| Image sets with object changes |
-=-=-=-=-

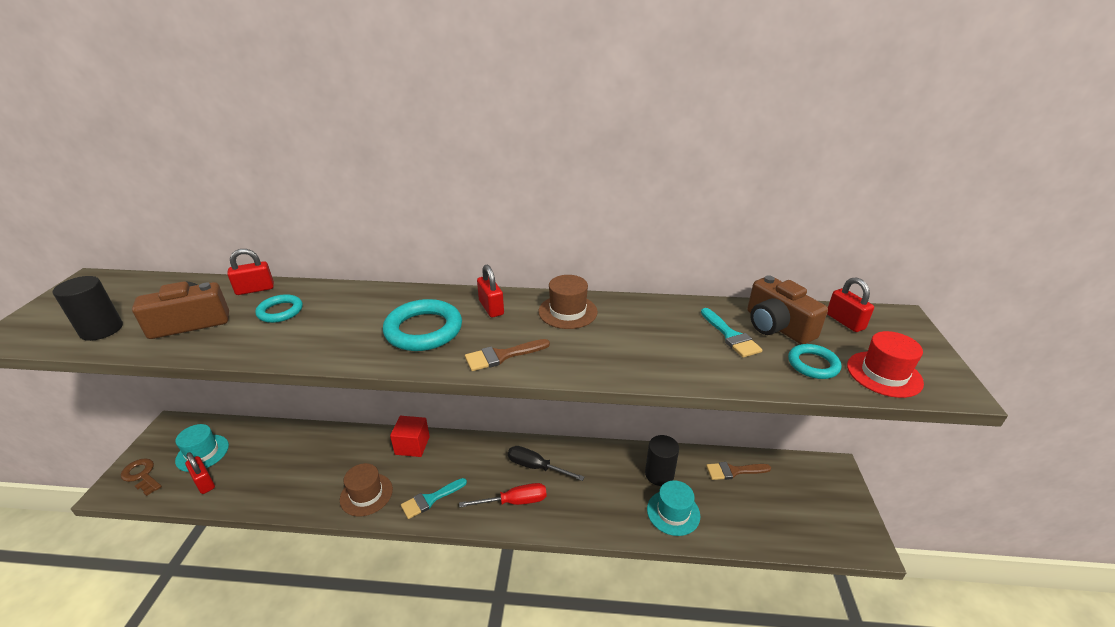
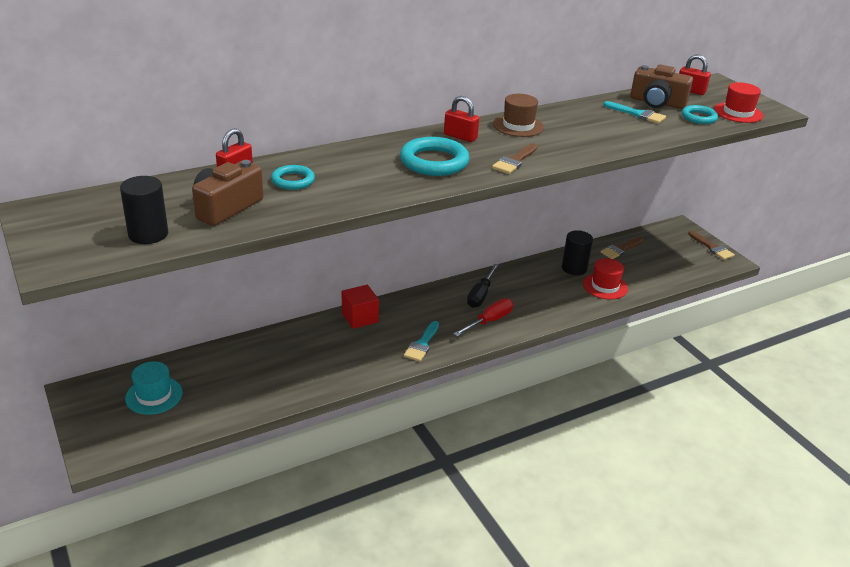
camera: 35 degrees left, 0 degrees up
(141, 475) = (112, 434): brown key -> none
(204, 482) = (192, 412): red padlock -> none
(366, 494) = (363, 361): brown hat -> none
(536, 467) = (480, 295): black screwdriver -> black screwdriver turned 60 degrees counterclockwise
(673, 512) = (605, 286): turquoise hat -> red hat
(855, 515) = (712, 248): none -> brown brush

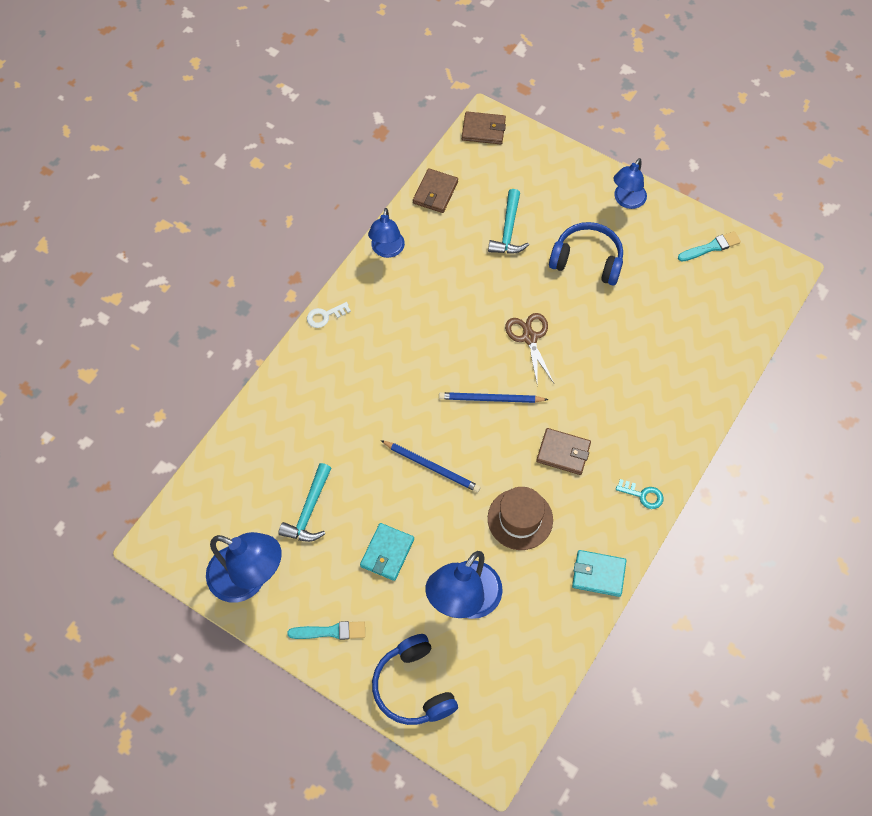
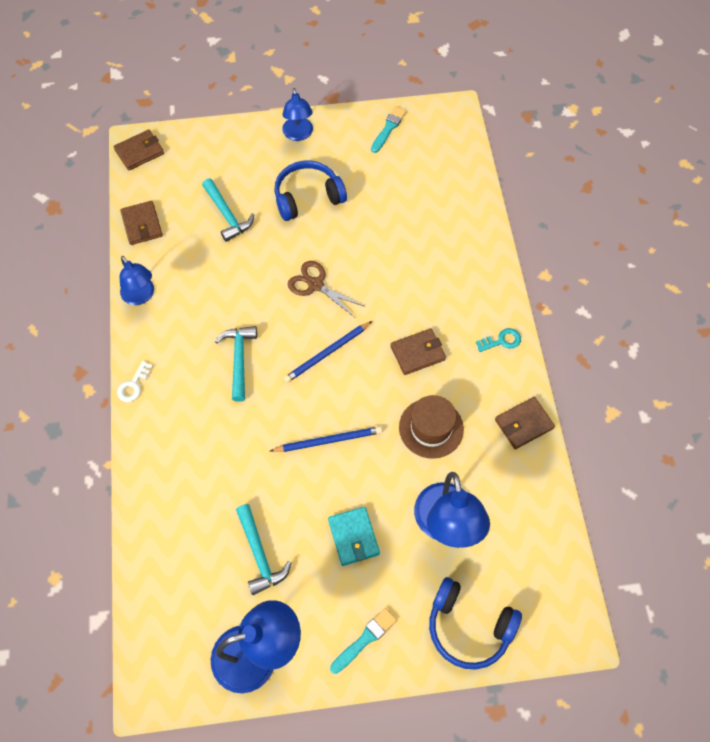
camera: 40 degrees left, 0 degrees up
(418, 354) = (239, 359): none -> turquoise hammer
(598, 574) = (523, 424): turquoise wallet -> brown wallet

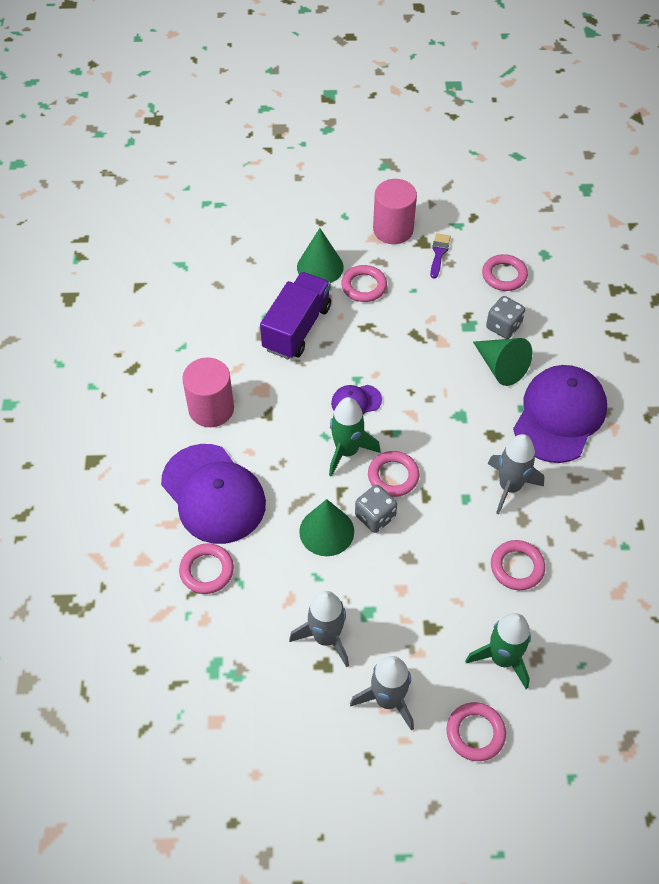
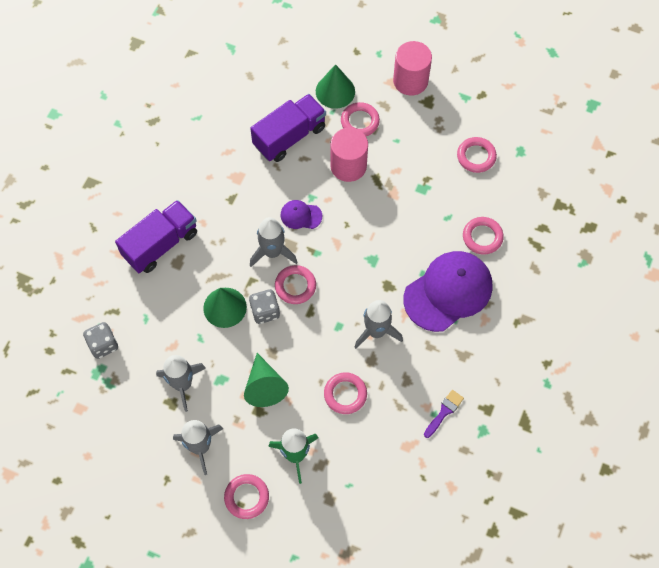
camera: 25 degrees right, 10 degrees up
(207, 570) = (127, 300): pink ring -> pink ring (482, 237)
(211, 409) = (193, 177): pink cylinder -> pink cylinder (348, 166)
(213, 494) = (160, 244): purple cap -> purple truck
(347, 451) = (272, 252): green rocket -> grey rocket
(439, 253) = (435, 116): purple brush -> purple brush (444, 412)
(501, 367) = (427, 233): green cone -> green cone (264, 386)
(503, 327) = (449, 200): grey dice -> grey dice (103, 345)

-=-=-=-=-

| Task item |
In how many lines of the records does the word "brown" appear? Give the number alone.

| Expected answer |
4